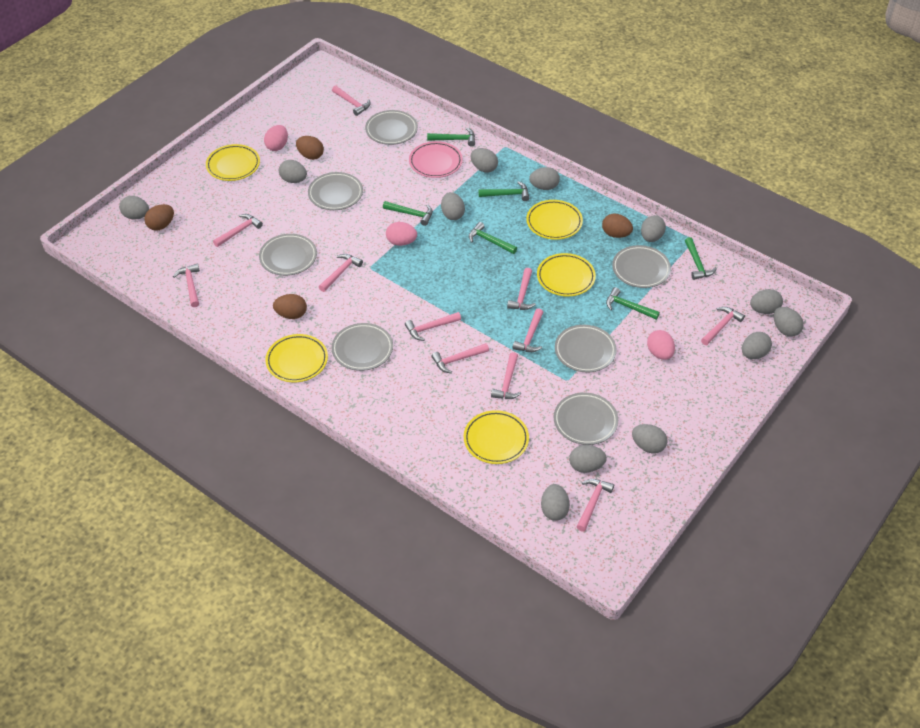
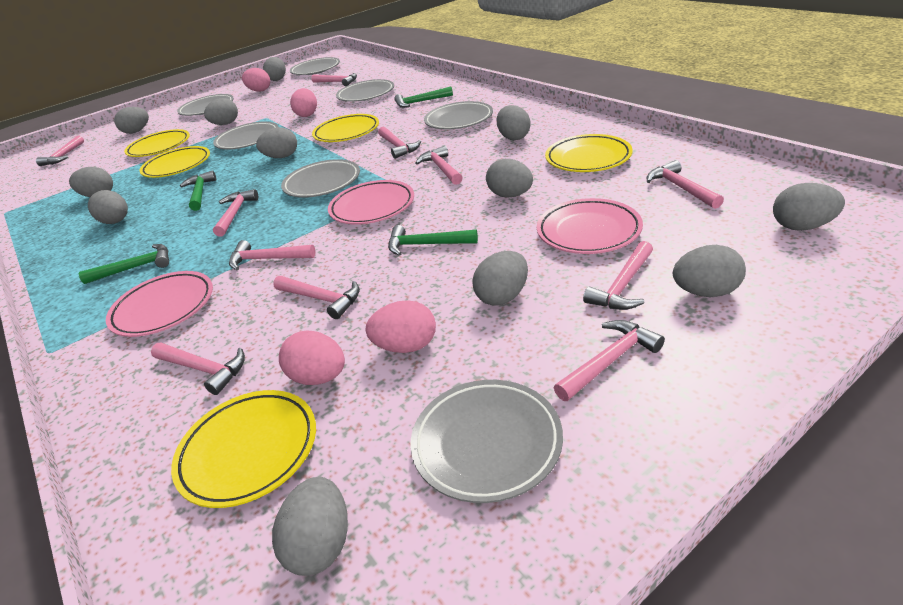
brown egg: 4 -> 0
green hammer: 6 -> 4
pink egg: 3 -> 4
pink plate: 1 -> 3

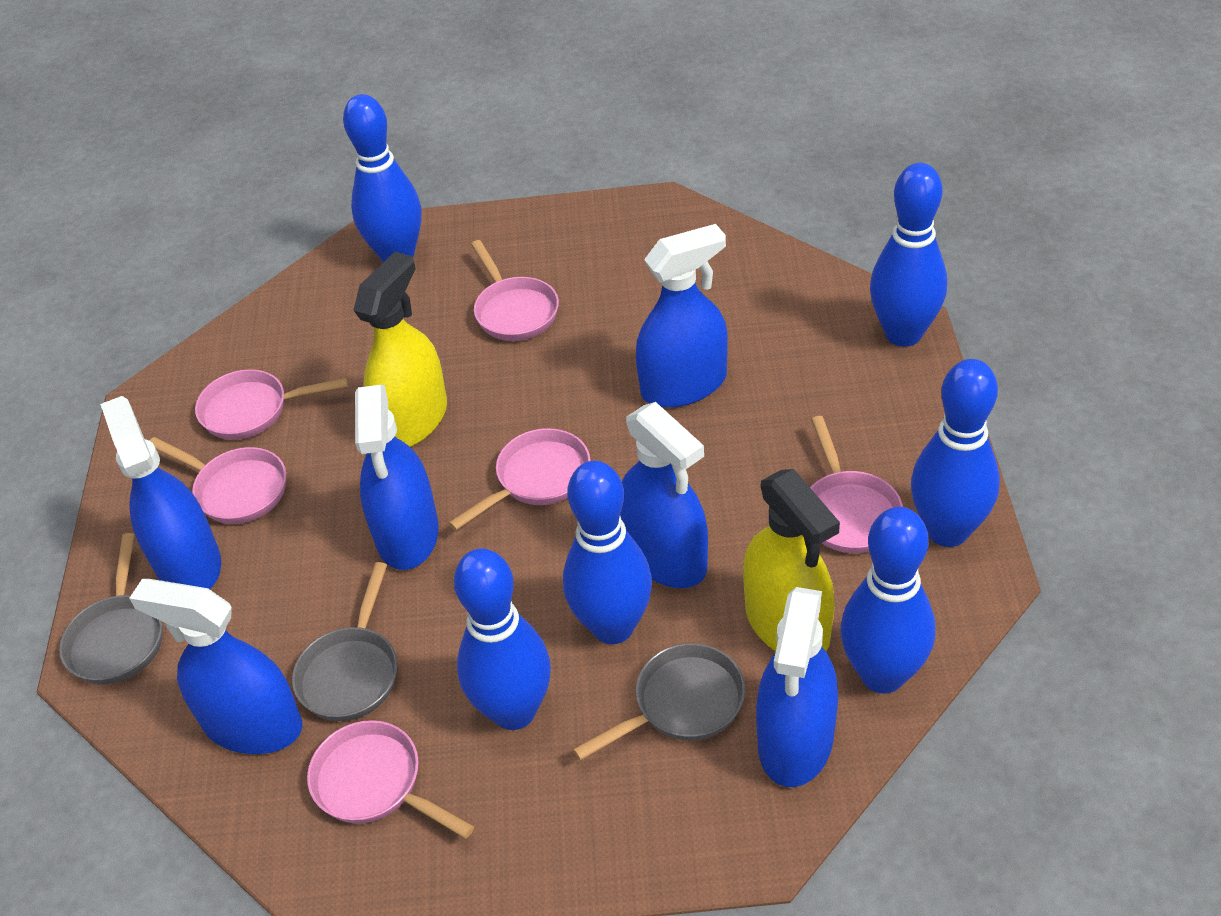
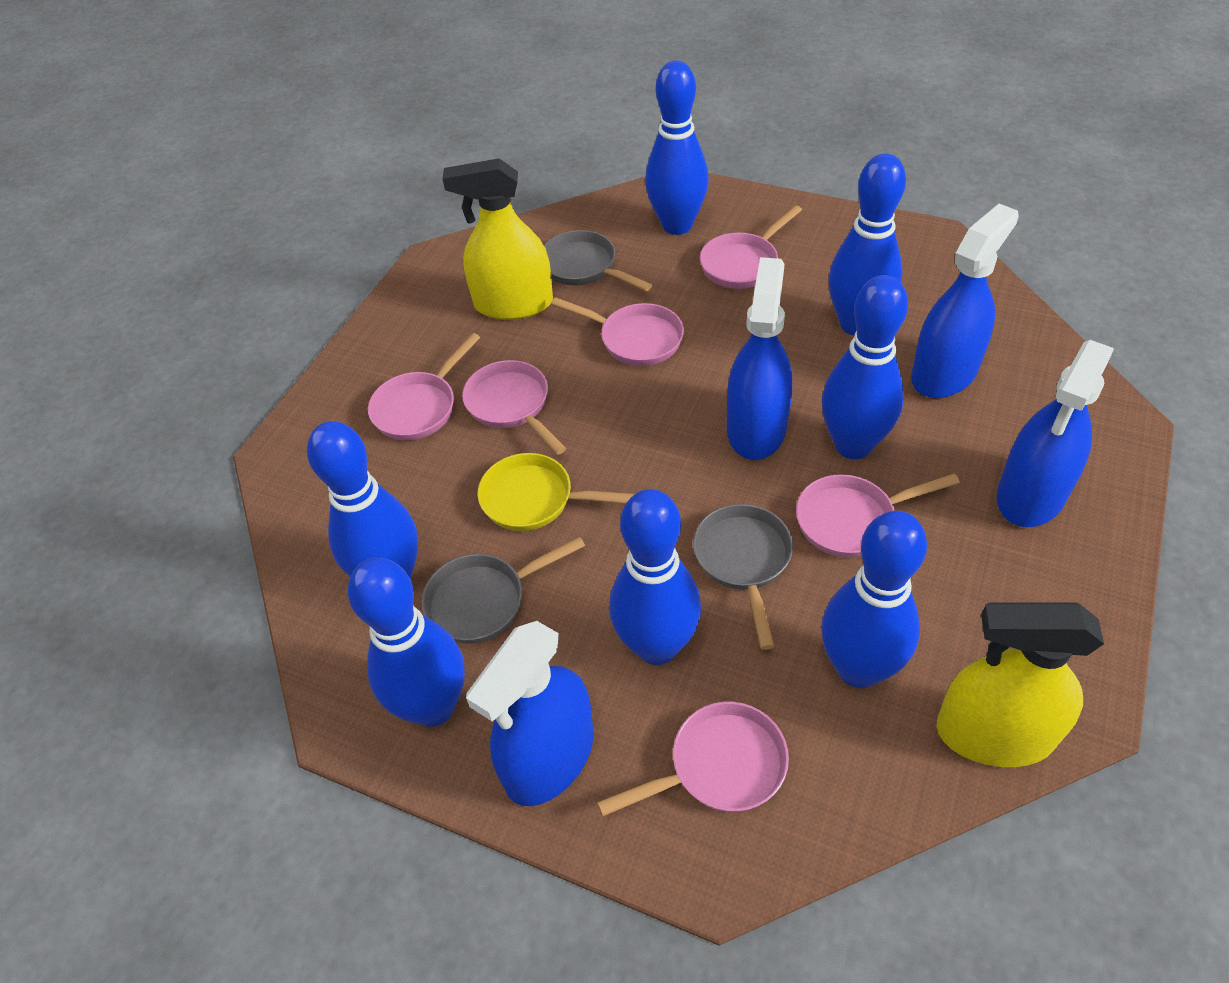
blue bowling pin: 6 -> 7
blue spray bottle: 6 -> 4
yellow pan: 0 -> 1

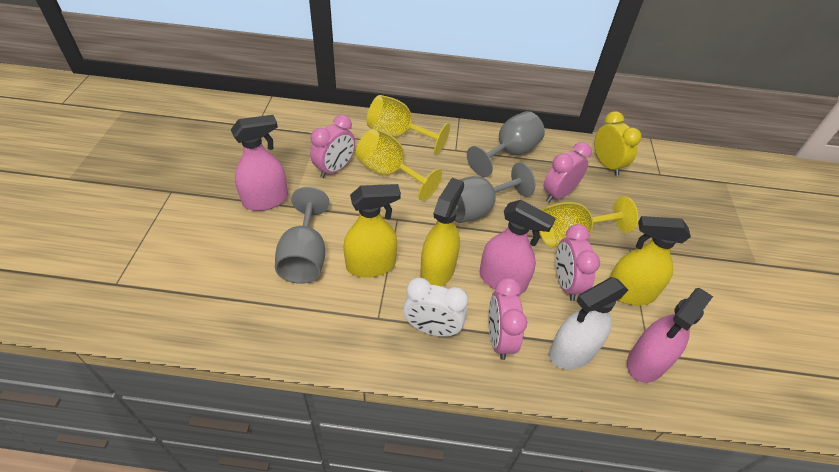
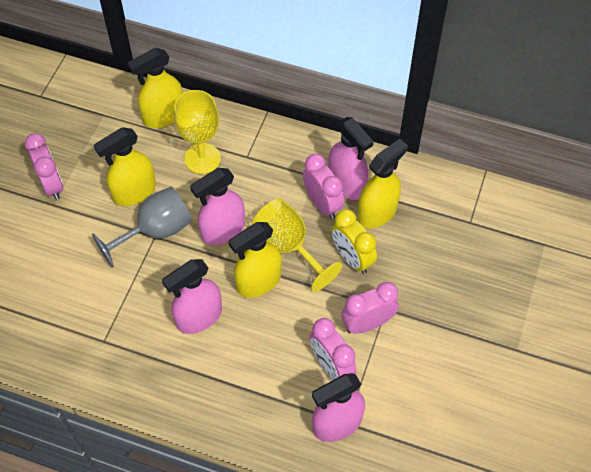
grey goblet: 3 -> 1
pink spray bottle: 3 -> 4
white clock: 1 -> 0
white spray bottle: 1 -> 0
yellow goblet: 3 -> 2
yellow spray bottle: 3 -> 4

···

▶ [Exercise goal] Count every line of the material above that includes "white", giving the total without any other words.

▶ [Response] 2